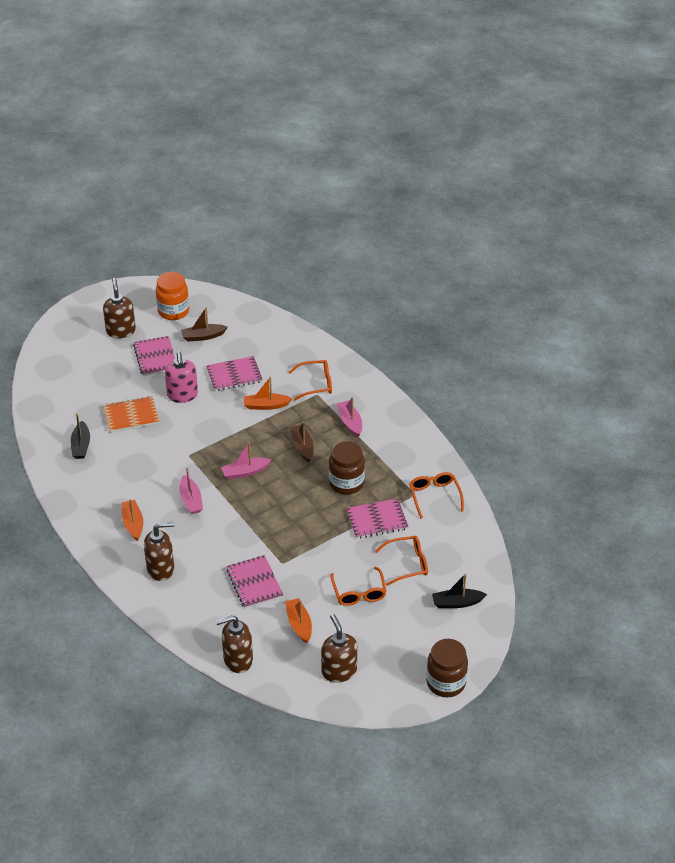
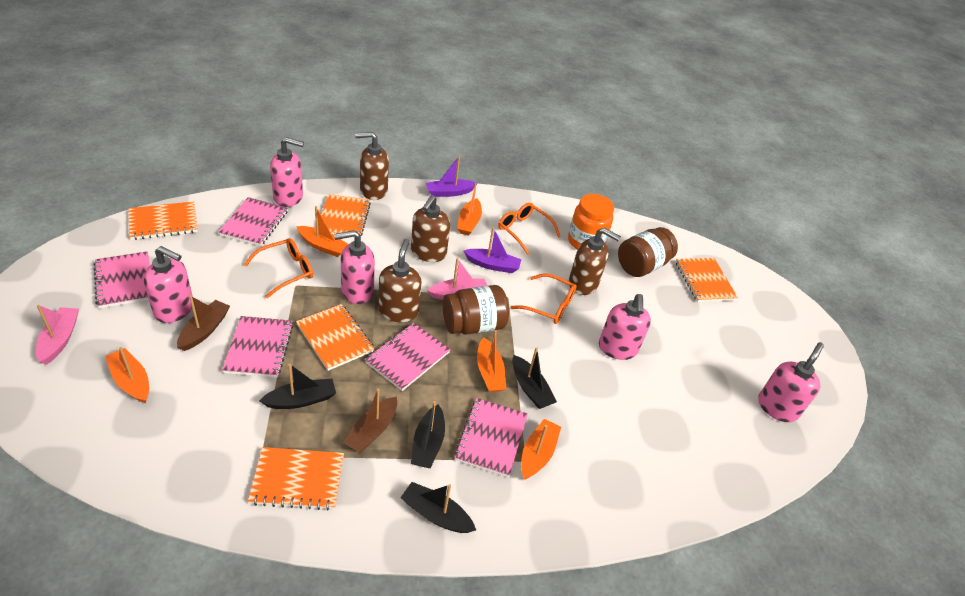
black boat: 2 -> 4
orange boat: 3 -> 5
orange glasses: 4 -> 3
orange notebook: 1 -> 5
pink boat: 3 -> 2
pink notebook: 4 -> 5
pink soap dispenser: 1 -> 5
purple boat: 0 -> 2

◆ ◆ ◆ ◆ ◆ ◆ ◆

• Exercise brief: Repeat the material exactly as it reads, without any of its pictures.

• Answer space:
black boat: 2 -> 4
orange boat: 3 -> 5
orange glasses: 4 -> 3
orange notebook: 1 -> 5
pink boat: 3 -> 2
pink notebook: 4 -> 5
pink soap dispenser: 1 -> 5
purple boat: 0 -> 2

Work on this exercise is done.